_Problem requirements_: Report all lines in the records that hold the string "diode".

(Excerpts from a dataset)
────────────────────
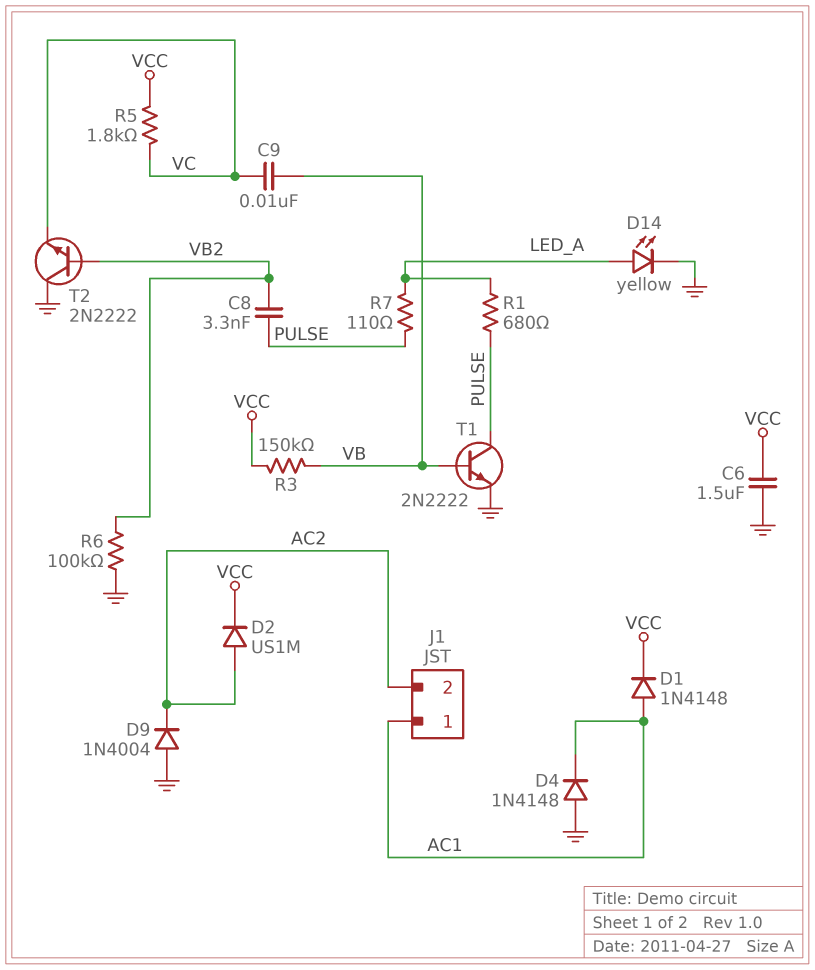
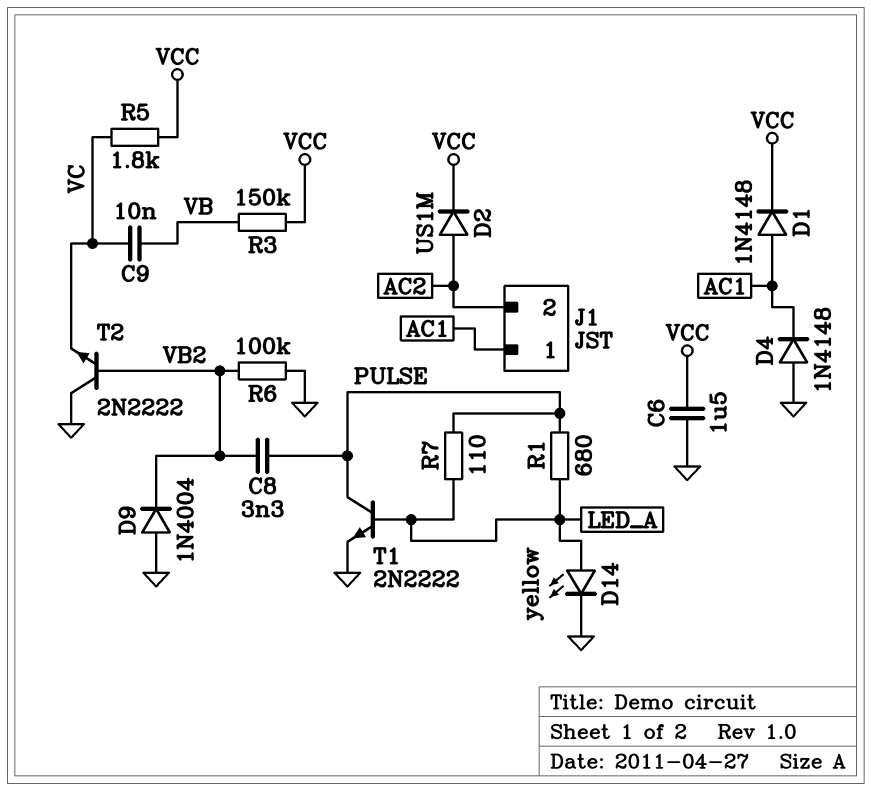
D9: diode 1N4004 (A GND, K AC2) -> diode 1N4004 (A GND, K VB2)
T1: NPN 2N2222 (B VB, C PULSE, E GND) -> NPN 2N2222 (B LED_A, C PULSE, E GND)

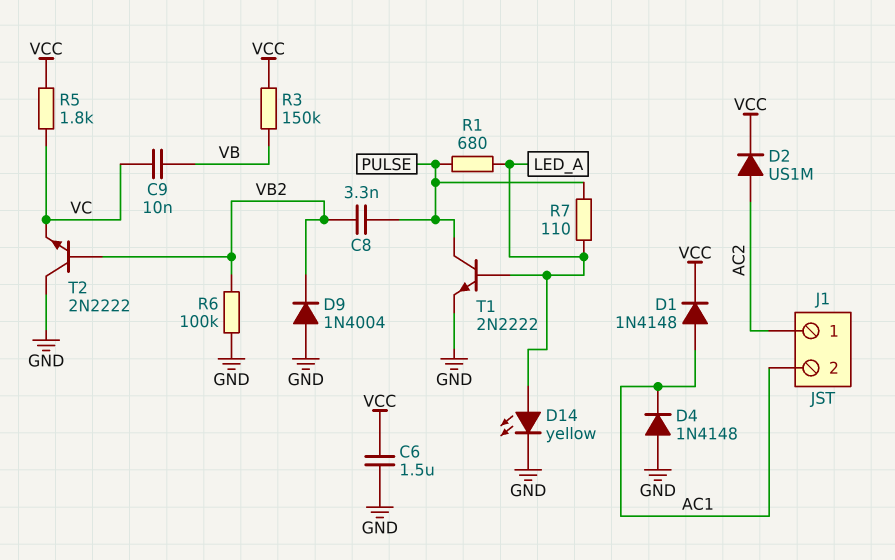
J1 pin 1: AC1 -> AC2
J1 pin 2: AC2 -> AC1

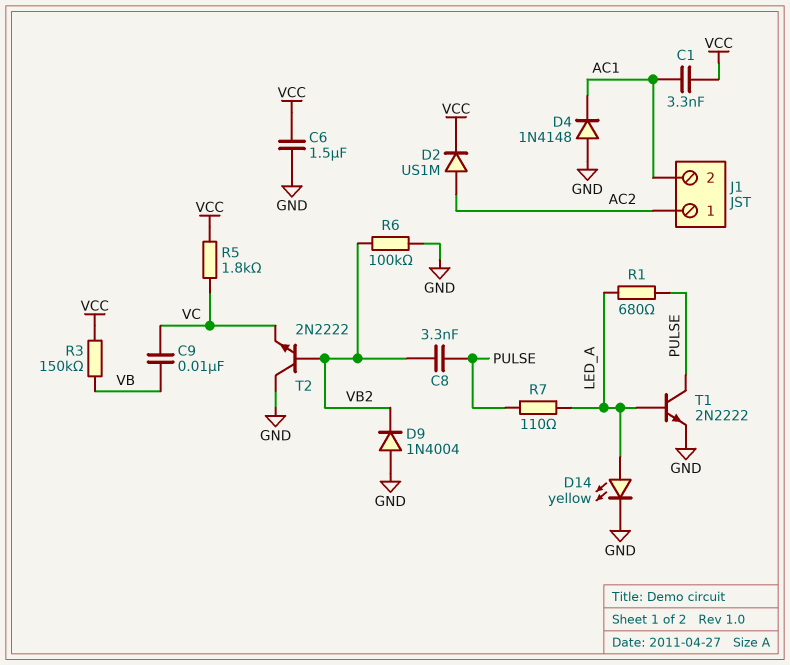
C1: none -> 3.3nF (AC1, VCC)
D1: diode 1N4148 (A AC1, K VCC) -> none

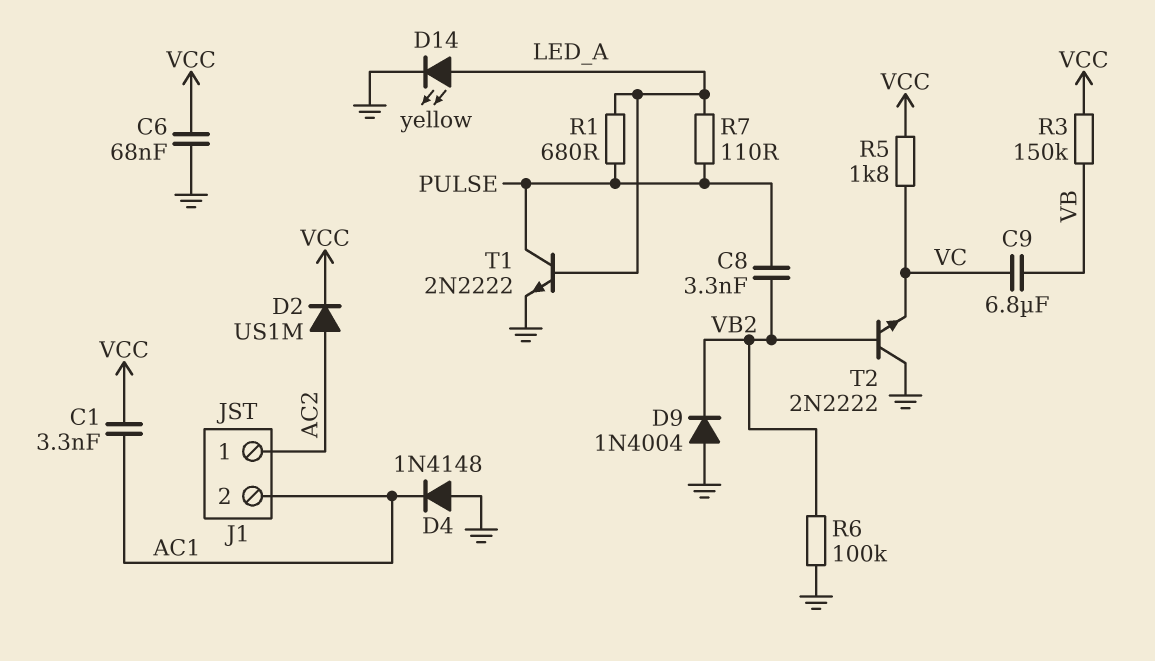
C6: 1.5uF (GND, VCC) -> 68nF (GND, VCC)
C9: 10nF (VB, VC) -> 6.8uF (VB, VC)

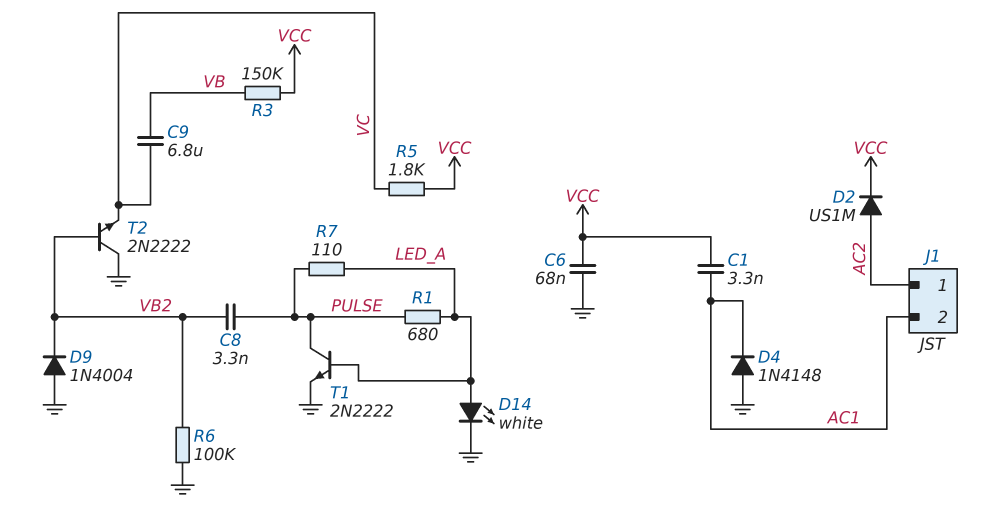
D14: LED yellow (A LED_A, K GND) -> LED white (A LED_A, K GND)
────────────────────
_Answer to this exercise_:
D9: diode 1N4004 (A GND, K AC2) -> diode 1N4004 (A GND, K VB2)
D1: diode 1N4148 (A AC1, K VCC) -> none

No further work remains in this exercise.